Exercise directions:
Below are some records; output exactly the lines from the line with "none -> red brick A4 level 1" to the line with "none -> red brick J8:J9 level 1", both ends kept, and nothing more.

Stored records:
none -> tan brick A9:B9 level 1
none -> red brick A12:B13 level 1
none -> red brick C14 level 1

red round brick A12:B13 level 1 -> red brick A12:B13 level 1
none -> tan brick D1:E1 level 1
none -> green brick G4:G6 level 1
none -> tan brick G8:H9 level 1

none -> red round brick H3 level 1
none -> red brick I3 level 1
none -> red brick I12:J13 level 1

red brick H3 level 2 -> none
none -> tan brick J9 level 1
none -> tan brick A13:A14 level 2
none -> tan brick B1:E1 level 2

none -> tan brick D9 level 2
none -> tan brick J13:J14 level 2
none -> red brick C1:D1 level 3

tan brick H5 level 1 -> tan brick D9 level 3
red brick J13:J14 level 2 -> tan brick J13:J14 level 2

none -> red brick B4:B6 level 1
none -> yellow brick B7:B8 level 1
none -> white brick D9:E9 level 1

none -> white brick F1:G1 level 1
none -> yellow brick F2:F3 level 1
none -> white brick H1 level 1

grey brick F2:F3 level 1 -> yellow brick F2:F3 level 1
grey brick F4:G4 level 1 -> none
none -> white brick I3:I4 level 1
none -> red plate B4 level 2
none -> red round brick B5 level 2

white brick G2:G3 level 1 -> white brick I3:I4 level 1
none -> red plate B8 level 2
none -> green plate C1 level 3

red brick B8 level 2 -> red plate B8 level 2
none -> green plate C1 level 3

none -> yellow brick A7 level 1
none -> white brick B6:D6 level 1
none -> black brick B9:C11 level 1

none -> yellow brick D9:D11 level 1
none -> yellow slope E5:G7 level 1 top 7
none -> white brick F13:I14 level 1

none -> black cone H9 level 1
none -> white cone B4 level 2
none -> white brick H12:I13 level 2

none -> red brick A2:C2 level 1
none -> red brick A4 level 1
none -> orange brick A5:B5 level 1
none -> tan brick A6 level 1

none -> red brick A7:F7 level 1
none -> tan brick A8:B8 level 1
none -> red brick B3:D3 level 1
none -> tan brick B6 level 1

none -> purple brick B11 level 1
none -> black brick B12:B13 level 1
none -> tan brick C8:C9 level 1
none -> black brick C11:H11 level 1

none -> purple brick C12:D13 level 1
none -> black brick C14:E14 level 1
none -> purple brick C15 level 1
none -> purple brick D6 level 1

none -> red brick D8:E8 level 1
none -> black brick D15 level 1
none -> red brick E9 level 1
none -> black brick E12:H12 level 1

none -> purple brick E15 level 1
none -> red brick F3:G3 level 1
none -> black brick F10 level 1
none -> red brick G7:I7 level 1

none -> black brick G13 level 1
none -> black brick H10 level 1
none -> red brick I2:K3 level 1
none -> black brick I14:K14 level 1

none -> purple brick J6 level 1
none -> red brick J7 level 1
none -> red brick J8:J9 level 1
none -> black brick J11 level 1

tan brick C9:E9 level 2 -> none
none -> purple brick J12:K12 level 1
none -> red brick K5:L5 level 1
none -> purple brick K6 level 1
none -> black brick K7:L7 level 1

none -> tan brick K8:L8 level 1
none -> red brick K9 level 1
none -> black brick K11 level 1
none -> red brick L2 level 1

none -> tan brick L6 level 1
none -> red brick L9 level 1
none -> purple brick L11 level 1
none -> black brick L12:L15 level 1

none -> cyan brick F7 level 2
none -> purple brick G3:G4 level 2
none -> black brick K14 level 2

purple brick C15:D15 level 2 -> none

Exercise answer:
none -> red brick A4 level 1
none -> orange brick A5:B5 level 1
none -> tan brick A6 level 1

none -> red brick A7:F7 level 1
none -> tan brick A8:B8 level 1
none -> red brick B3:D3 level 1
none -> tan brick B6 level 1

none -> purple brick B11 level 1
none -> black brick B12:B13 level 1
none -> tan brick C8:C9 level 1
none -> black brick C11:H11 level 1

none -> purple brick C12:D13 level 1
none -> black brick C14:E14 level 1
none -> purple brick C15 level 1
none -> purple brick D6 level 1

none -> red brick D8:E8 level 1
none -> black brick D15 level 1
none -> red brick E9 level 1
none -> black brick E12:H12 level 1

none -> purple brick E15 level 1
none -> red brick F3:G3 level 1
none -> black brick F10 level 1
none -> red brick G7:I7 level 1

none -> black brick G13 level 1
none -> black brick H10 level 1
none -> red brick I2:K3 level 1
none -> black brick I14:K14 level 1

none -> purple brick J6 level 1
none -> red brick J7 level 1
none -> red brick J8:J9 level 1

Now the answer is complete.